Of all the entries below, retype only the lines from the one with "R206: 15k (+9V, AGND) -> none" through the one with "U212: AND CD4081", exactly as they appear.

#### INFORMATION GIVEN

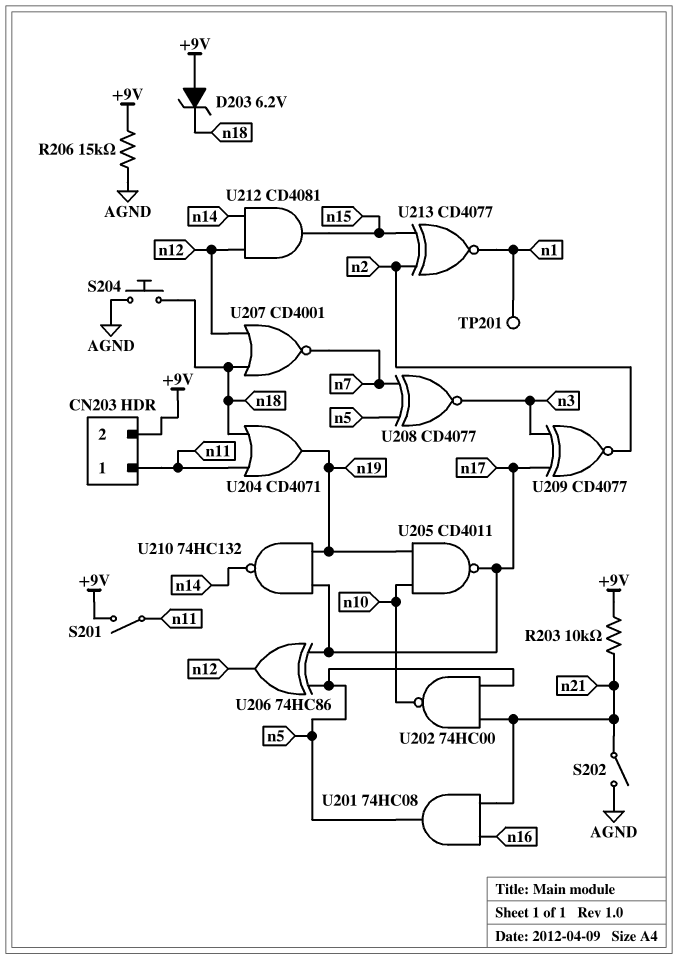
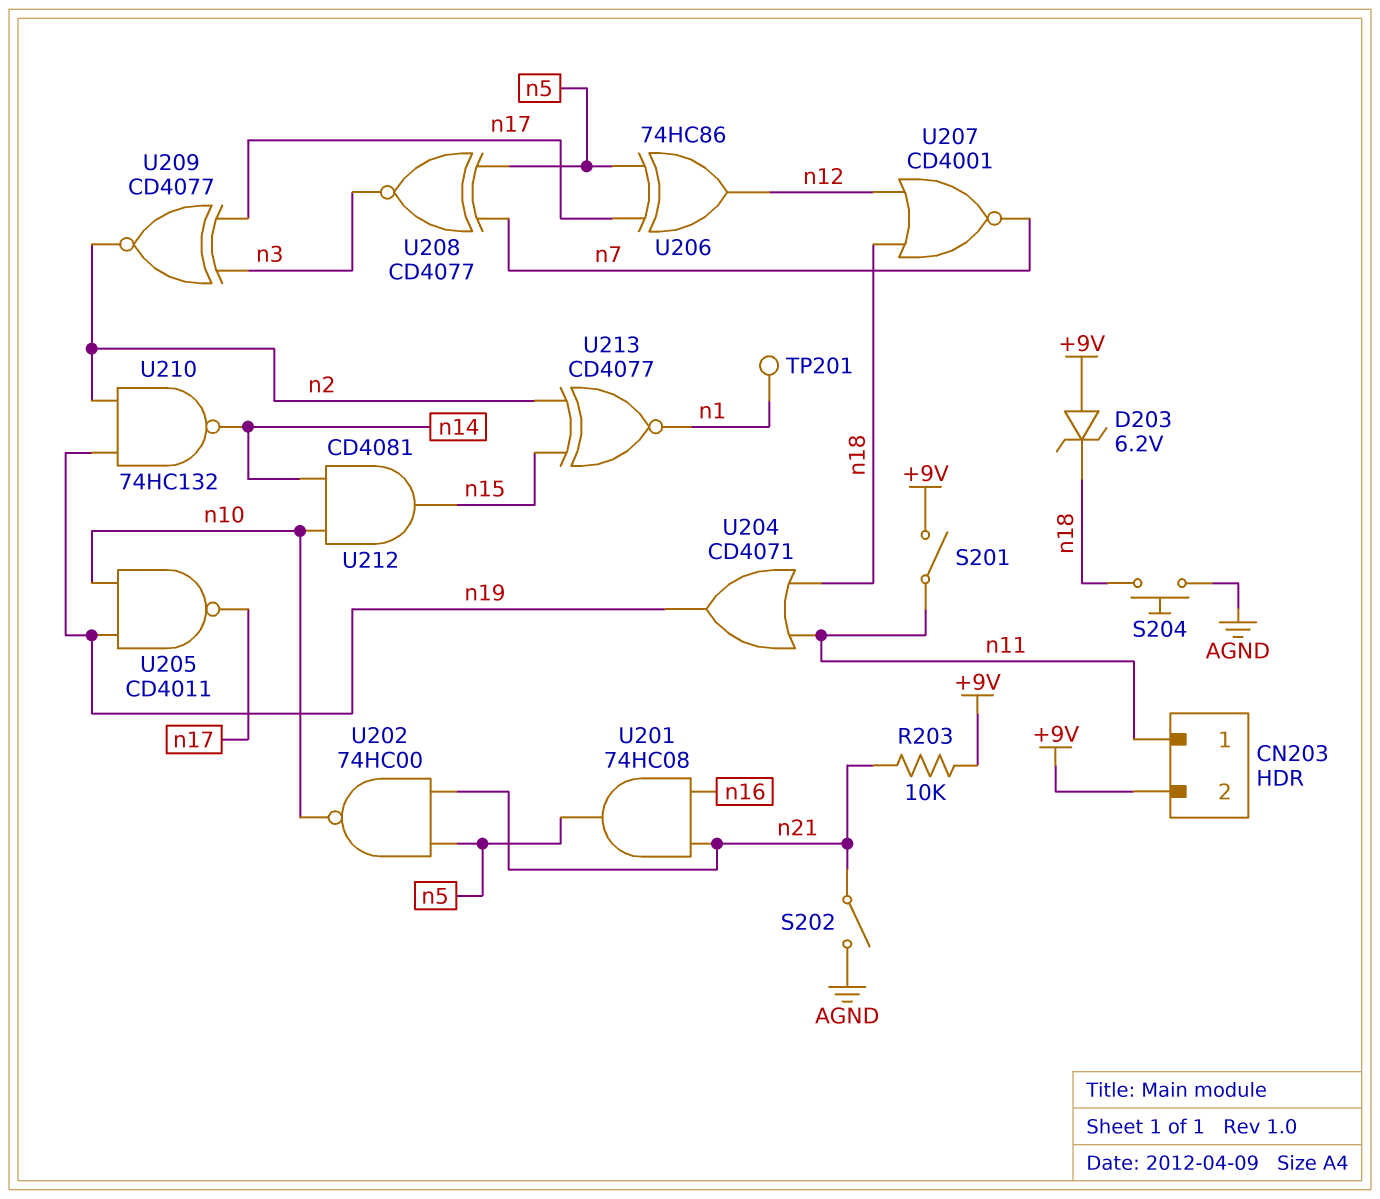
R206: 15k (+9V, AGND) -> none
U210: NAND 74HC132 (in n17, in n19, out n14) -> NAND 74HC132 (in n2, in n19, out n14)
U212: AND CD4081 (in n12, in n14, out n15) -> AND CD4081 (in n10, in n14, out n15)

########
#### INFORMATION GIVEN

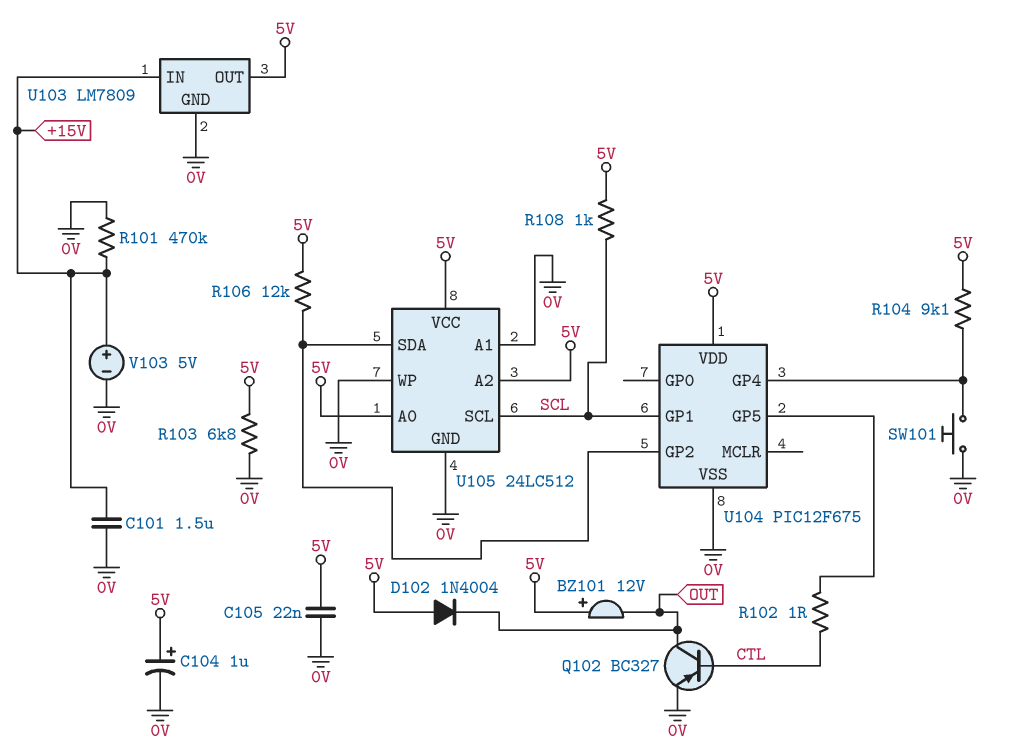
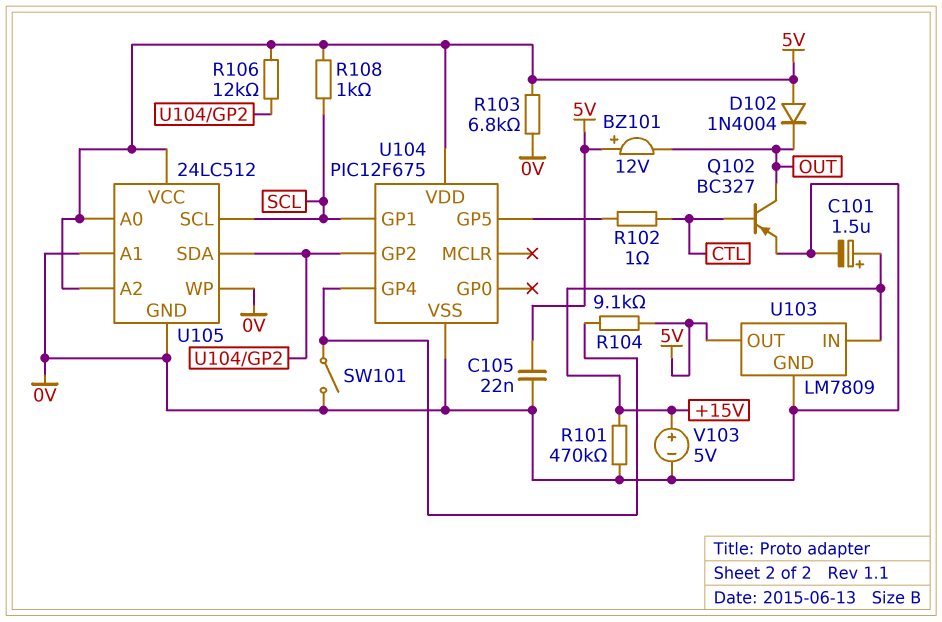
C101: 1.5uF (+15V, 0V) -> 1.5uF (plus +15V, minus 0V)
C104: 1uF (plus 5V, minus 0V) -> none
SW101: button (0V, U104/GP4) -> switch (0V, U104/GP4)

########

▶ **COMPLETED TASK**
R206: 15k (+9V, AGND) -> none
U210: NAND 74HC132 (in n17, in n19, out n14) -> NAND 74HC132 (in n2, in n19, out n14)
U212: AND CD4081 (in n12, in n14, out n15) -> AND CD4081 (in n10, in n14, out n15)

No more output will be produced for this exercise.